==== EXERCISE INPUT
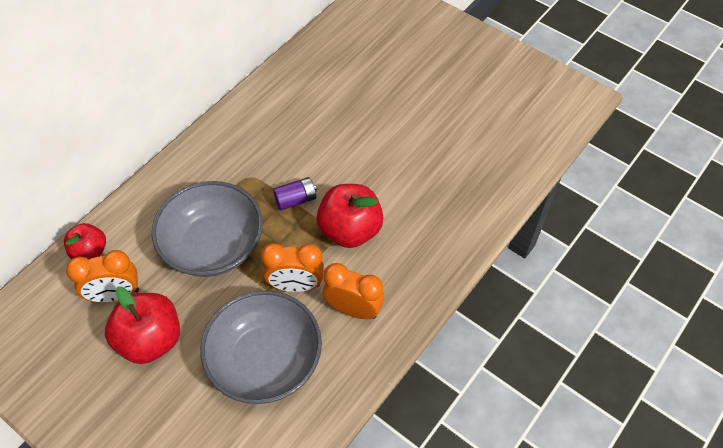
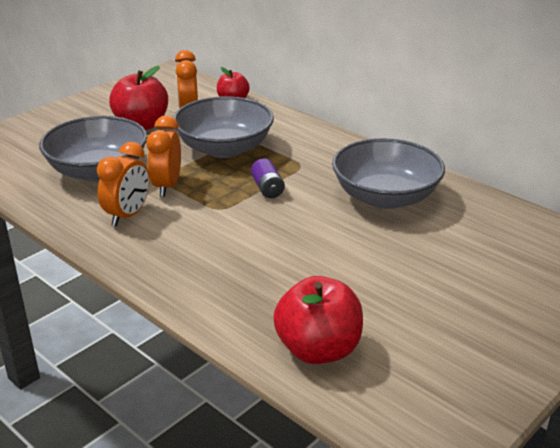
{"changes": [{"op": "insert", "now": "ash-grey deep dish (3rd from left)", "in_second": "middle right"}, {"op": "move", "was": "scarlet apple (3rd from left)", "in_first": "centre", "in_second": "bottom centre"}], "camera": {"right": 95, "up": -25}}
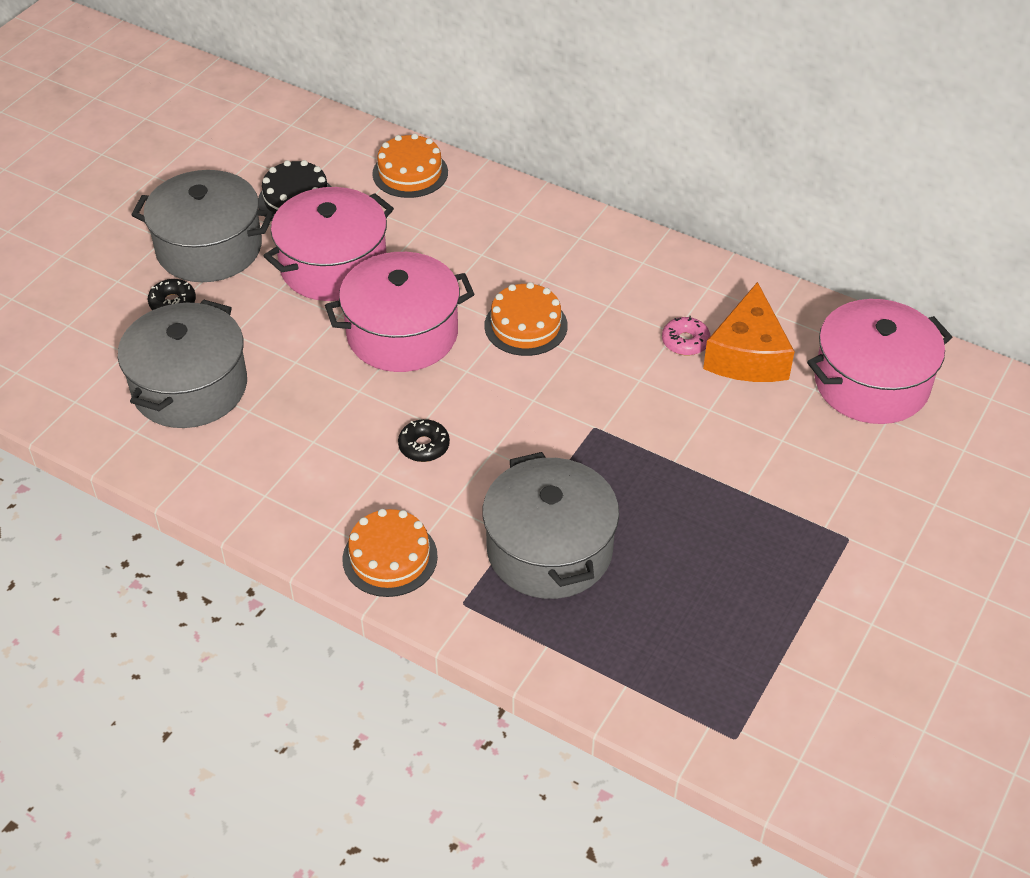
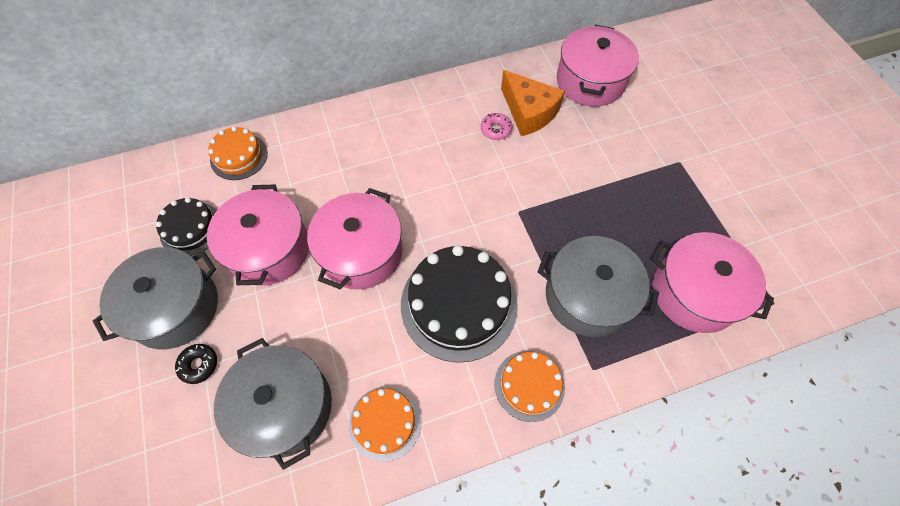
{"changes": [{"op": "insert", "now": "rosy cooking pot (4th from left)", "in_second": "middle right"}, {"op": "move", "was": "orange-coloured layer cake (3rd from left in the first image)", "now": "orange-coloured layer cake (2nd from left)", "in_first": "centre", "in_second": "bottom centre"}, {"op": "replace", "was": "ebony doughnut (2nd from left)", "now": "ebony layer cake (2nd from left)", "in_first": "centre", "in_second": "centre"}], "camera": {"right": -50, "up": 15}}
========
==== EXERCISE INPUT
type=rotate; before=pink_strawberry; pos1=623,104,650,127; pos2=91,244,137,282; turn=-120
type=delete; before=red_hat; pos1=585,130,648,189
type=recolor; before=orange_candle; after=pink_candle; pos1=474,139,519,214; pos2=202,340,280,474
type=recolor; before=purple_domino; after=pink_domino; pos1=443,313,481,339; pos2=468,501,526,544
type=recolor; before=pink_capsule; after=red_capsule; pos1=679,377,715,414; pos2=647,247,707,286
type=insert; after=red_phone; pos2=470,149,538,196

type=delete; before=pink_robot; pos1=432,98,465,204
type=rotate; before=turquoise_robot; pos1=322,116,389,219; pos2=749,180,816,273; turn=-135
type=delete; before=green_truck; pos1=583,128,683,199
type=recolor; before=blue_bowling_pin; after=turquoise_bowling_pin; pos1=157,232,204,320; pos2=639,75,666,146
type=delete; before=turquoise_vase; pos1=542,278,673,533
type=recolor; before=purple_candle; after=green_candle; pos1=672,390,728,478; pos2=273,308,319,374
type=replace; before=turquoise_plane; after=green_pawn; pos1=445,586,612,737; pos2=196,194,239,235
========
==== EXERCISE INPUT
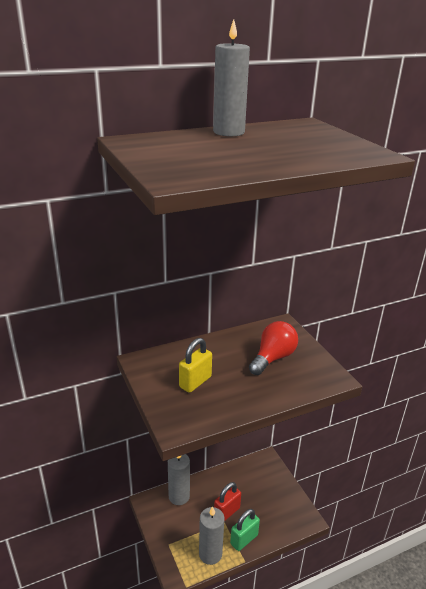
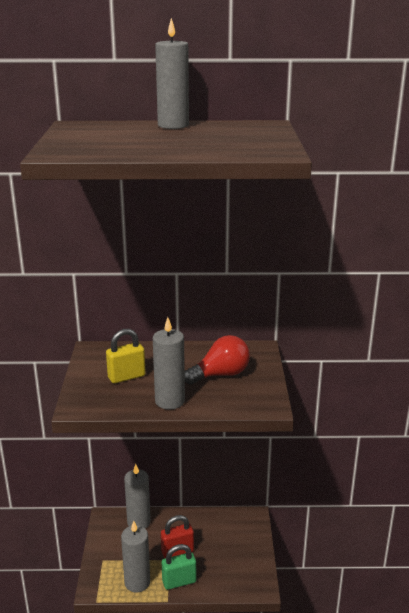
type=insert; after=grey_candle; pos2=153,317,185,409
========
### TRY IT
Using the entries above, give again exactly the lines from the line holding "type=rotate; before=pink_strawberry; pos1=623,104,650,127;" through the line holding "type=recolor; before=pink_capsule; after=red_capsule;". Include both end lines and nothing else.

### ANSWER BELOW
type=rotate; before=pink_strawberry; pos1=623,104,650,127; pos2=91,244,137,282; turn=-120
type=delete; before=red_hat; pos1=585,130,648,189
type=recolor; before=orange_candle; after=pink_candle; pos1=474,139,519,214; pos2=202,340,280,474
type=recolor; before=purple_domino; after=pink_domino; pos1=443,313,481,339; pos2=468,501,526,544
type=recolor; before=pink_capsule; after=red_capsule; pos1=679,377,715,414; pos2=647,247,707,286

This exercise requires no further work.